● **Scene comparison data**:
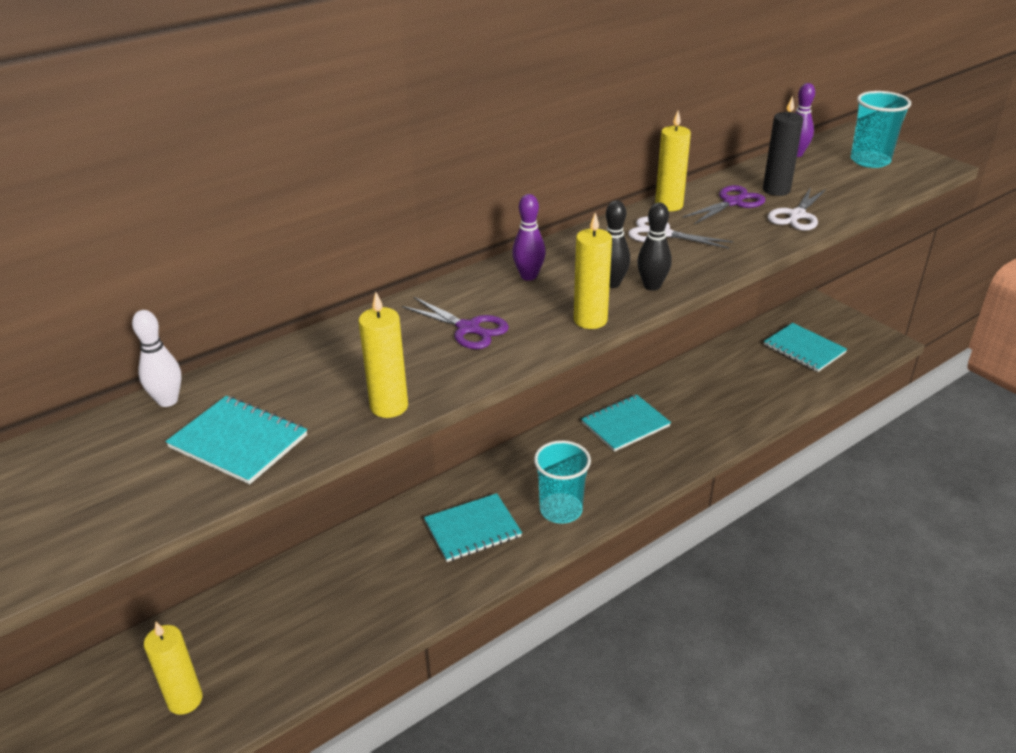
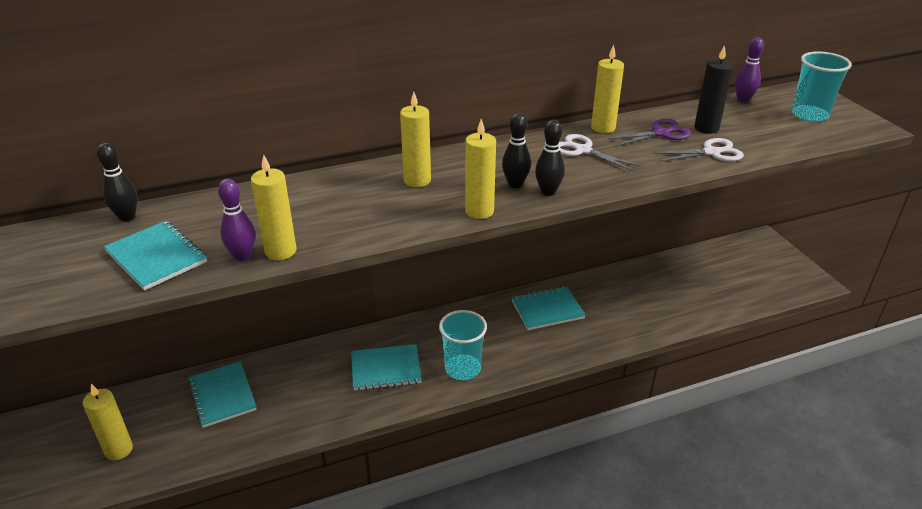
camera: 15 degrees right, 0 degrees up
(168, 401) = (127, 217): white bowling pin -> black bowling pin
(468, 329) = (378, 201): purple scissors -> none
(499, 297) = (417, 180): none -> yellow candle
(529, 276) = (451, 168): purple bowling pin -> purple bowling pin (242, 256)
(796, 215) = (711, 152): white scissors -> white scissors turned 150 degrees counterclockwise
(804, 349) = (734, 275): turquoise notebook -> turquoise notebook (222, 395)

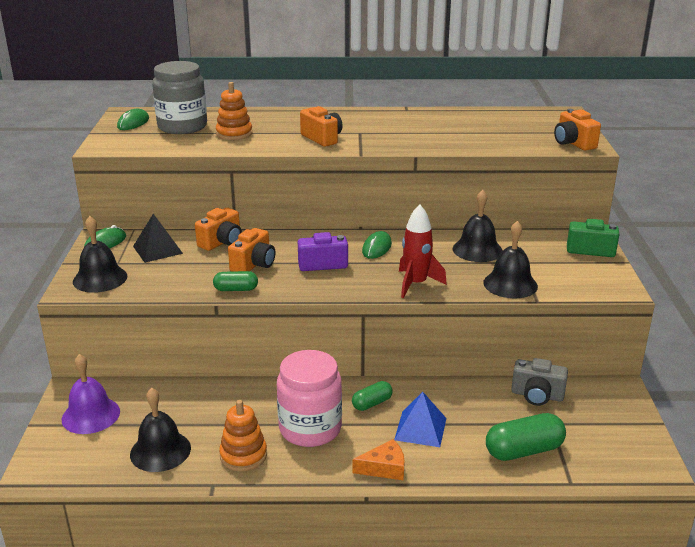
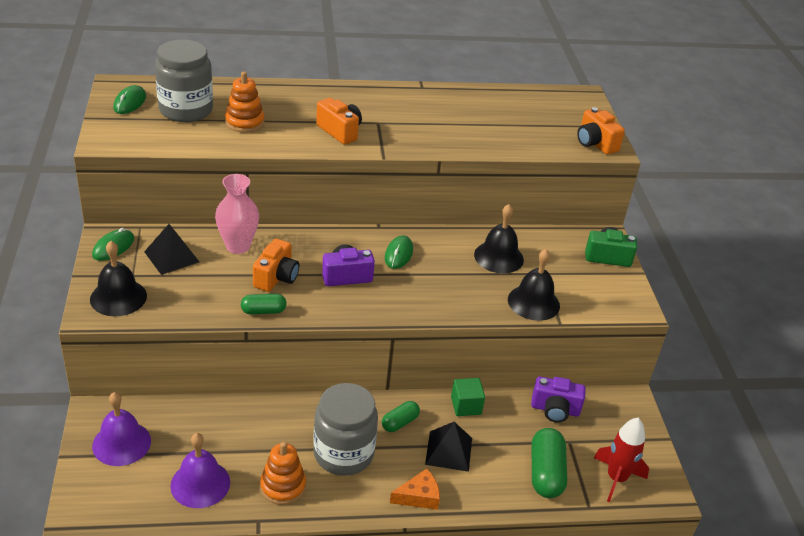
camera: 10 degrees left, 10 degrees up
(160, 451) = (200, 484): black bell -> purple bell
(222, 242) = (238, 246): orange camera -> pink vase
(310, 428) = (343, 453): pink jar -> grey jar
(416, 284) = (442, 303): red rocket -> red rocket (616, 478)
(420, 428) = (448, 451): blue pyramid -> black pyramid
(442, 390) = (466, 406): none -> green cube
(524, 451) = (546, 473): green capsule -> green capsule turned 60 degrees counterclockwise
(537, 395) = (555, 410): grey camera -> purple camera

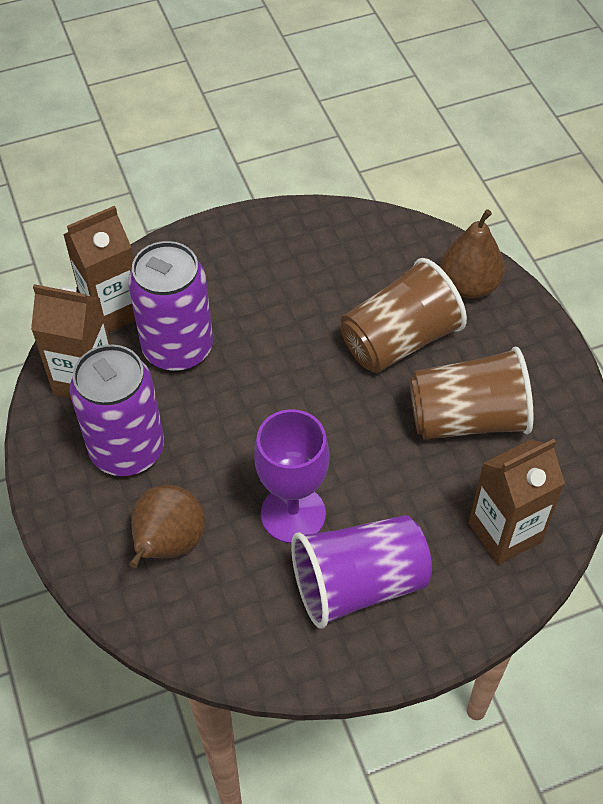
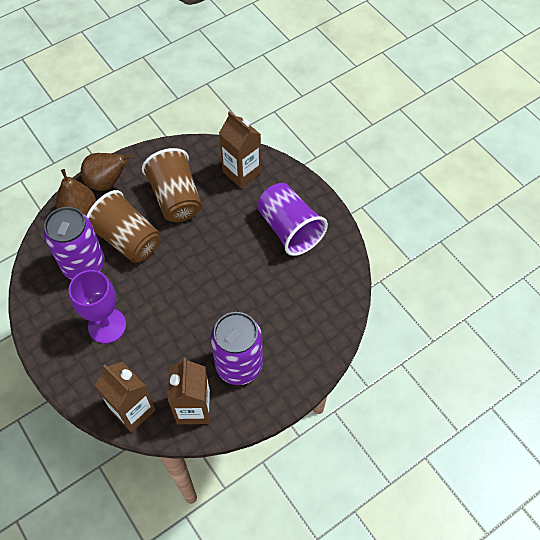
camera: 105 degrees left, 5 degrees up
(168, 544) = (294, 324): brown pear -> brown pear (107, 182)
(178, 348) = (157, 359): purple can -> purple can (84, 265)
(293, 514) = (257, 267): purple goblet -> purple goblet (107, 326)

● **Task goal**: If a line in the records contains "grey", report it.

● **Written response**:
(310, 428) = (343, 453): pink jar -> grey jar
(537, 395) = (555, 410): grey camera -> purple camera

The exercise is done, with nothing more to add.